* _MATERIAL PROVIDED_
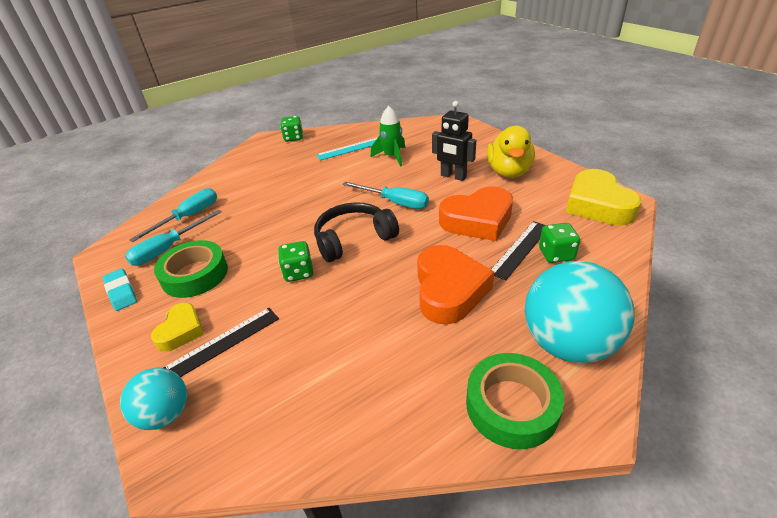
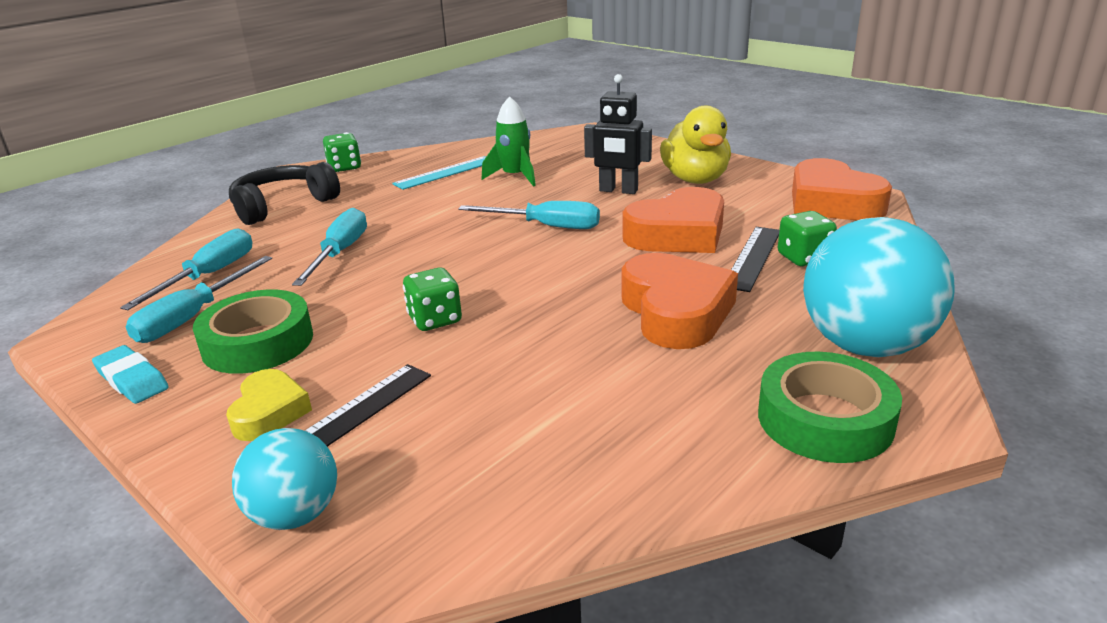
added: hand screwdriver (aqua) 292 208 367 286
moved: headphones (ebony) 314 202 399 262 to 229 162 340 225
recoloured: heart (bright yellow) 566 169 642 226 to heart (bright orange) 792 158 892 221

* _EXERCISE AIM_
Return, word for word, each line from the line that contains "moved: headphones (ebony)" to the end of the listing above; include both end lines and nothing else.

* _OUTPUT FOR THIS TASK_
moved: headphones (ebony) 314 202 399 262 to 229 162 340 225
recoloured: heart (bright yellow) 566 169 642 226 to heart (bright orange) 792 158 892 221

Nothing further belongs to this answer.